EXERCISE » Leaving out the images, reproduce every line of the data that follows exactly.

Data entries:

# # #

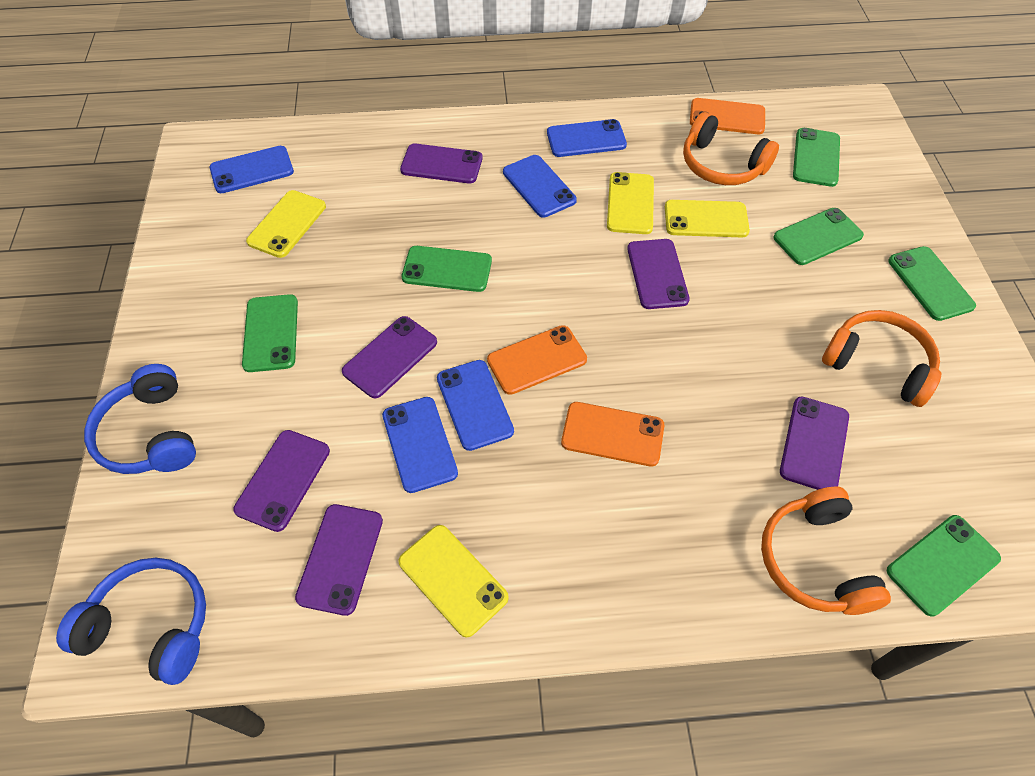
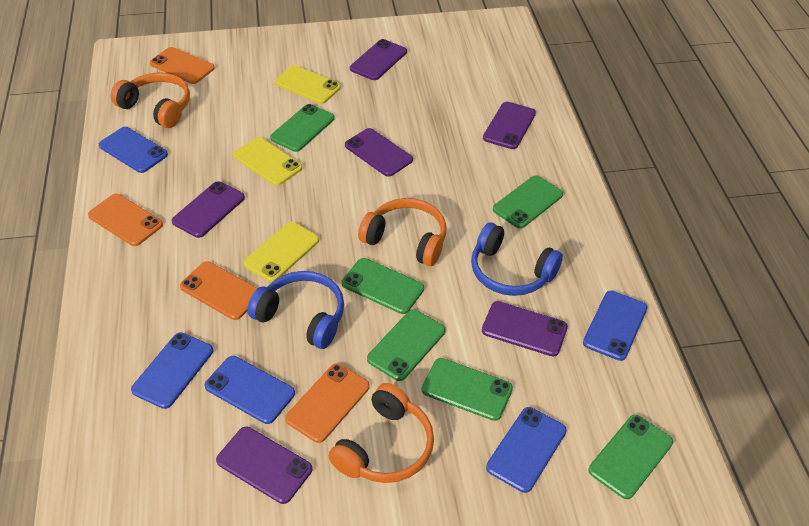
orange phone: [487,325,587,395] [561,402,664,467] [690,98,765,134] = 3 -> [88,194,163,246] [150,47,215,84] [180,261,258,320] [285,363,370,443] = 4
yellow phone: [246,190,326,258] [398,525,509,638] [607,172,654,234] [665,200,750,238] = 4 -> [233,137,302,186] [243,222,319,282] [274,65,341,104] = 3

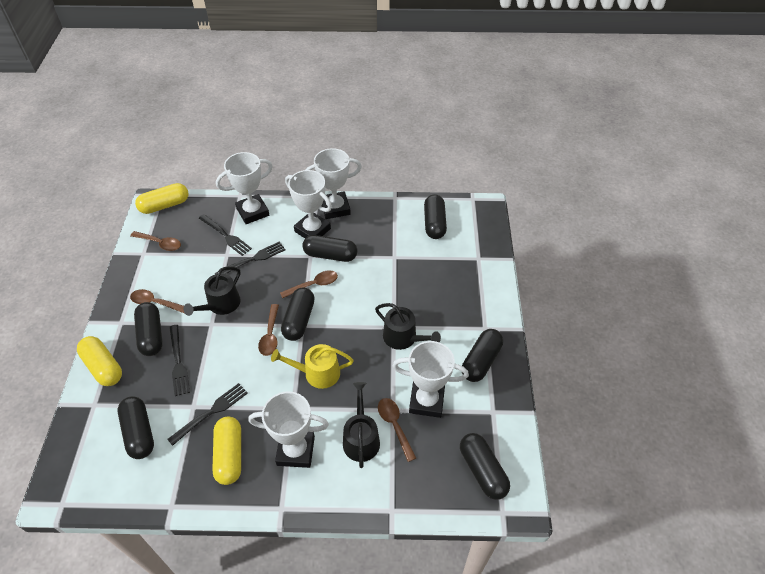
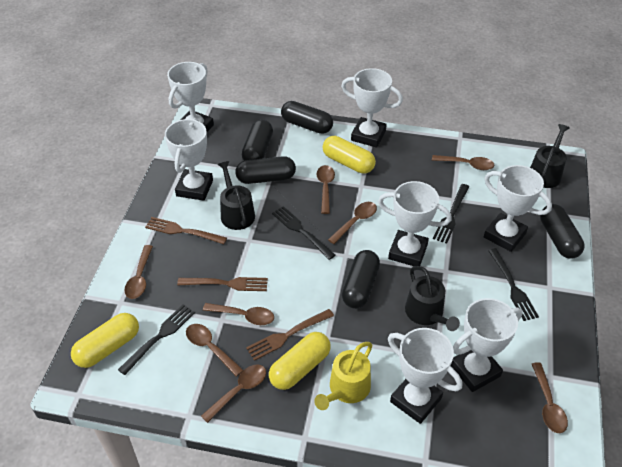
black capsule: [118,396,154,459] [134,302,163,356] [281,287,315,341] [302,235,358,262] [424,194,447,239] [460,433,510,500] [462,329,503,382] = 7 -> [235,156,296,184] [242,119,273,161] [281,101,333,134] [342,250,380,309] [540,204,585,259] = 5
brown fork: none = 0 -> [145,217,227,244] [177,277,268,291] [246,309,334,361] = 3
brown spoon: [130,231,181,251] [130,289,185,314] [258,304,279,356] [280,270,338,299] [378,398,416,462] = 5 -> [124,245,153,299] [186,324,243,377] [201,364,266,423] [203,303,274,325] [317,165,335,214] [328,202,377,244] [432,155,495,170] [532,362,568,433] = 8
white trophy: [216,152,273,224] [248,391,329,468] [285,170,332,238] [306,148,362,219] [393,341,469,418] = 5 -> [165,118,213,201] [167,62,214,132] [341,68,403,148] [378,181,452,266] [388,328,462,424] [451,298,523,392] [484,165,552,252] = 7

# # #

ANSWER TO THE PROBLEM »
orange phone: [487,325,587,395] [561,402,664,467] [690,98,765,134] = 3 -> [88,194,163,246] [150,47,215,84] [180,261,258,320] [285,363,370,443] = 4
yellow phone: [246,190,326,258] [398,525,509,638] [607,172,654,234] [665,200,750,238] = 4 -> [233,137,302,186] [243,222,319,282] [274,65,341,104] = 3

black capsule: [118,396,154,459] [134,302,163,356] [281,287,315,341] [302,235,358,262] [424,194,447,239] [460,433,510,500] [462,329,503,382] = 7 -> [235,156,296,184] [242,119,273,161] [281,101,333,134] [342,250,380,309] [540,204,585,259] = 5
brown fork: none = 0 -> [145,217,227,244] [177,277,268,291] [246,309,334,361] = 3
brown spoon: [130,231,181,251] [130,289,185,314] [258,304,279,356] [280,270,338,299] [378,398,416,462] = 5 -> [124,245,153,299] [186,324,243,377] [201,364,266,423] [203,303,274,325] [317,165,335,214] [328,202,377,244] [432,155,495,170] [532,362,568,433] = 8
white trophy: [216,152,273,224] [248,391,329,468] [285,170,332,238] [306,148,362,219] [393,341,469,418] = 5 -> [165,118,213,201] [167,62,214,132] [341,68,403,148] [378,181,452,266] [388,328,462,424] [451,298,523,392] [484,165,552,252] = 7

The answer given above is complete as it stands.